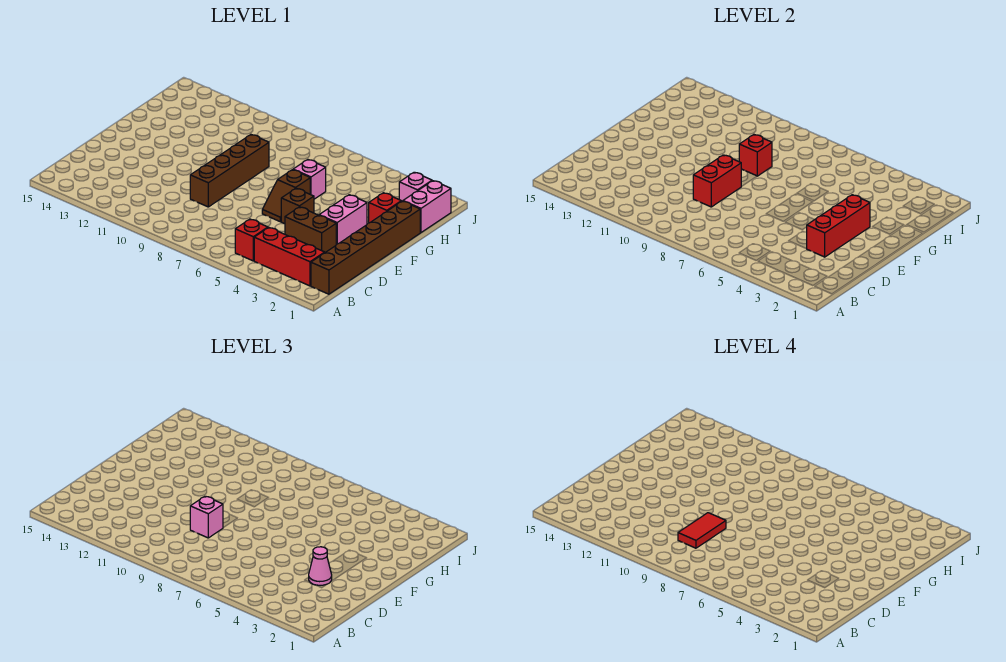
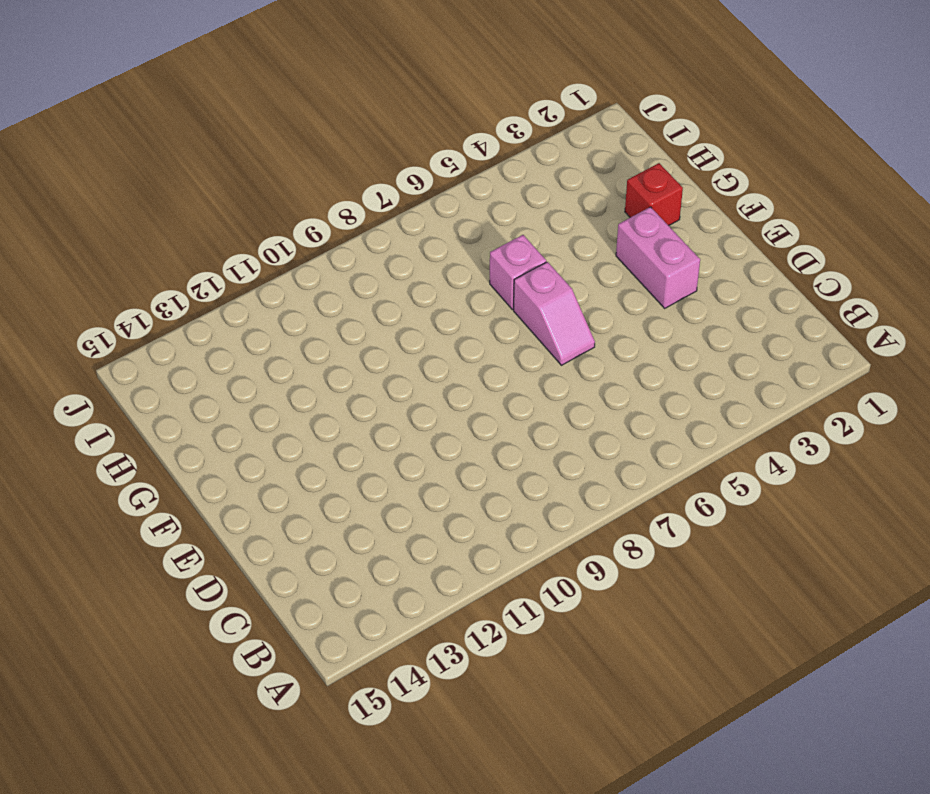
pink slope E6:F6 level 1 top F -> brown slope E6:F6 level 1 top F
none -> brown brick B1:G1 level 1
none -> red brick B2:B4 level 1
none -> red brick B5 level 1

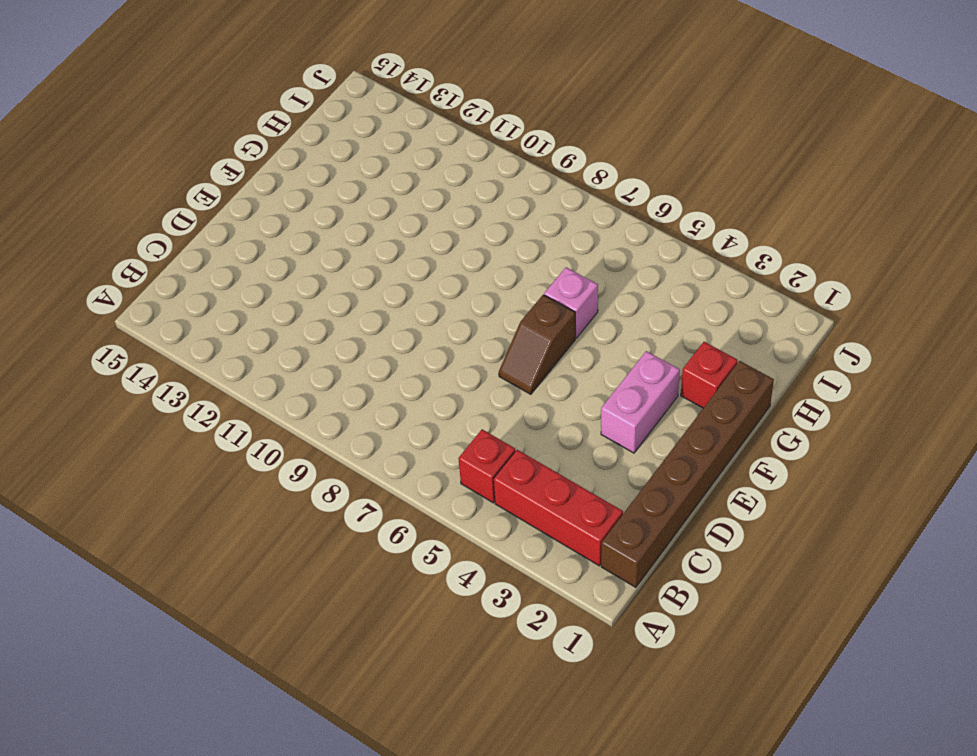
none -> brown brick D3:D4 level 1
none -> brown brick D9:G9 level 1
none -> brown brick E5 level 1

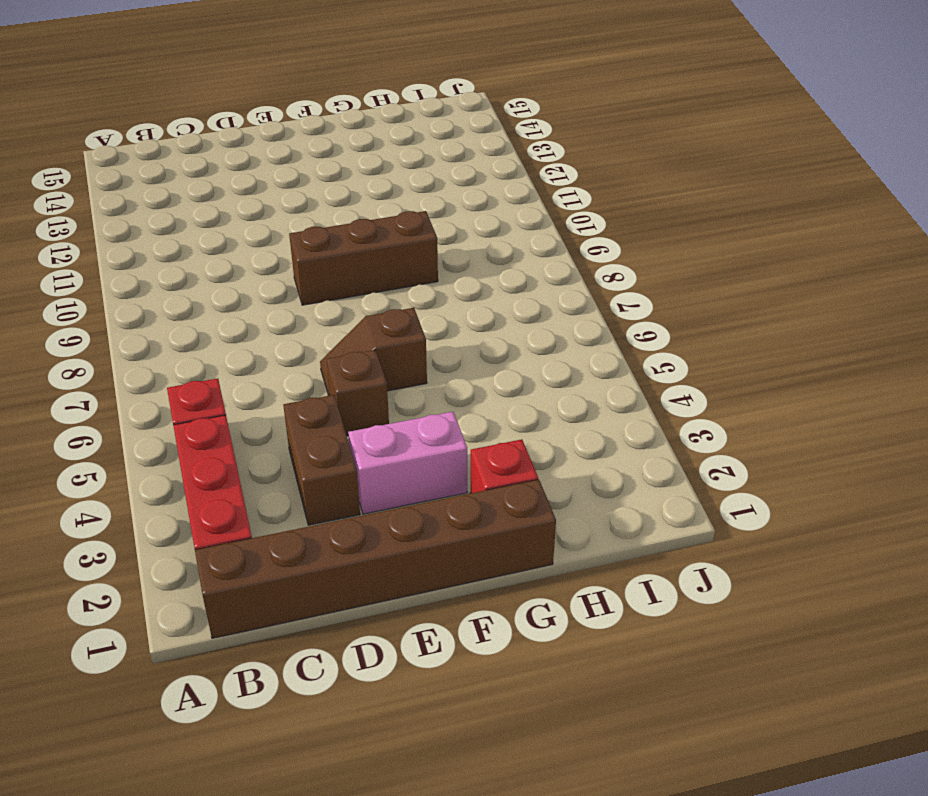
brown brick E9:G9 level 1 -> brown brick D9:G9 level 1
none -> pink brick G6 level 1
none -> pink brick H1:I1 level 1
none -> pink brick I2 level 1

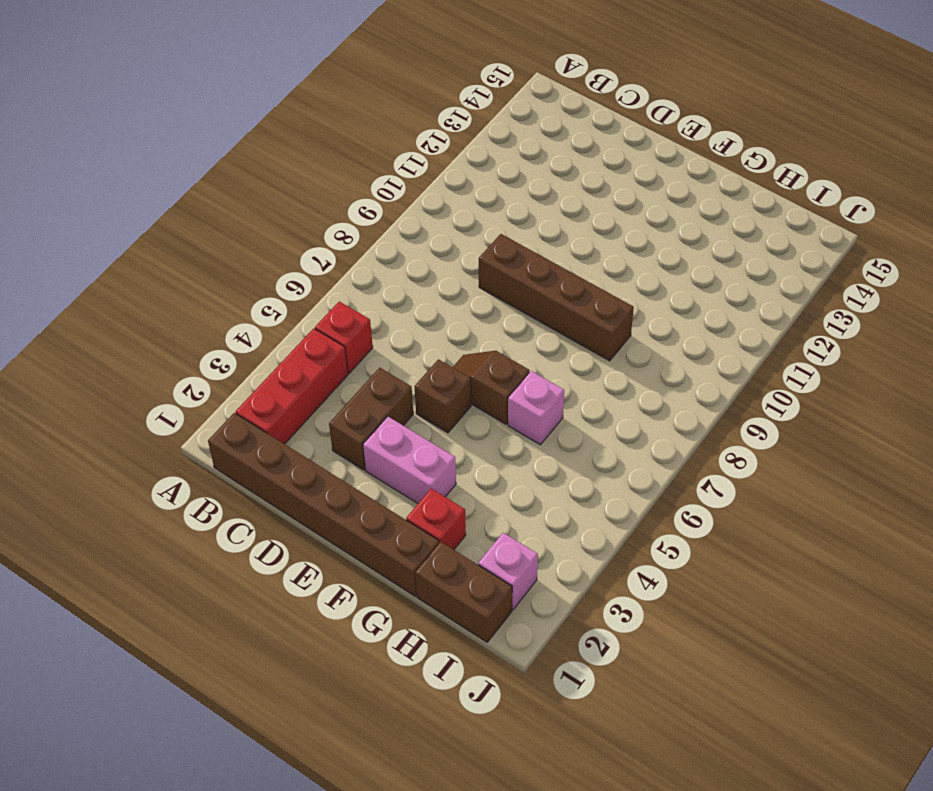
brown brick H1:I1 level 1 -> pink brick H1:I1 level 1
none -> red brick D3:F3 level 2
none -> red brick D9:E9 level 2
none -> red brick G9 level 2

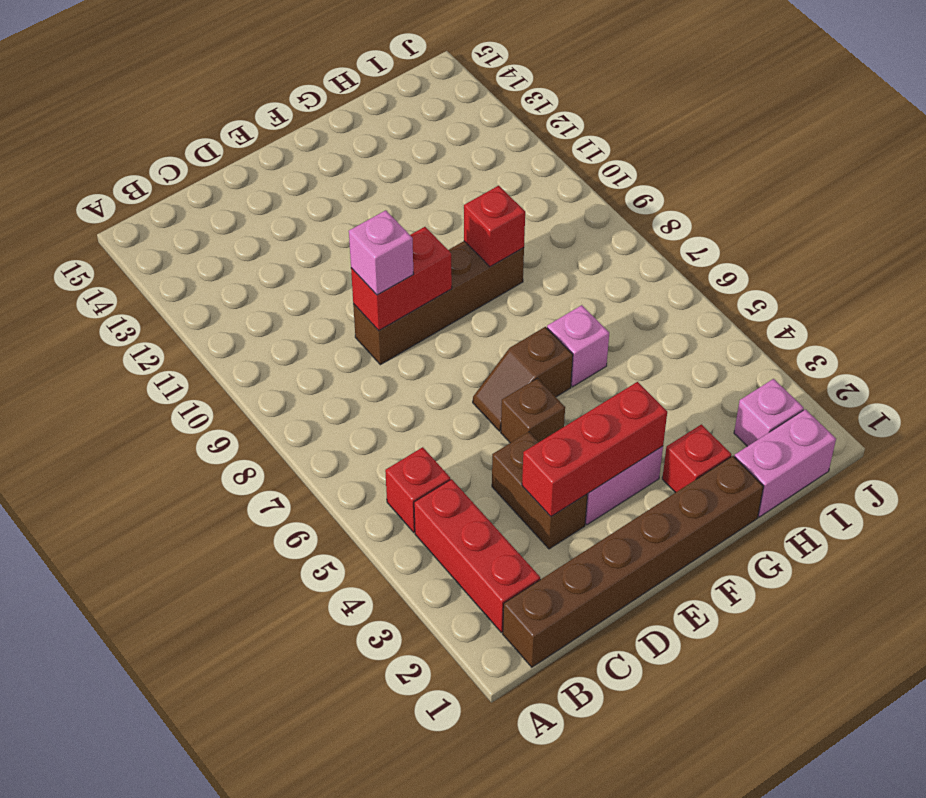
none -> pink cone D3 level 3
none -> red tile C9:D9 level 4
+===+
§ TASK STATEMENT:
Print the material above verbatim, no images.

§ SOLUTION:
pink slope E6:F6 level 1 top F -> brown slope E6:F6 level 1 top F
none -> brown brick B1:G1 level 1
none -> red brick B2:B4 level 1
none -> red brick B5 level 1

none -> brown brick D3:D4 level 1
none -> brown brick D9:G9 level 1
none -> brown brick E5 level 1

brown brick E9:G9 level 1 -> brown brick D9:G9 level 1
none -> pink brick G6 level 1
none -> pink brick H1:I1 level 1
none -> pink brick I2 level 1

brown brick H1:I1 level 1 -> pink brick H1:I1 level 1
none -> red brick D3:F3 level 2
none -> red brick D9:E9 level 2
none -> red brick G9 level 2

none -> pink cone D3 level 3
none -> red tile C9:D9 level 4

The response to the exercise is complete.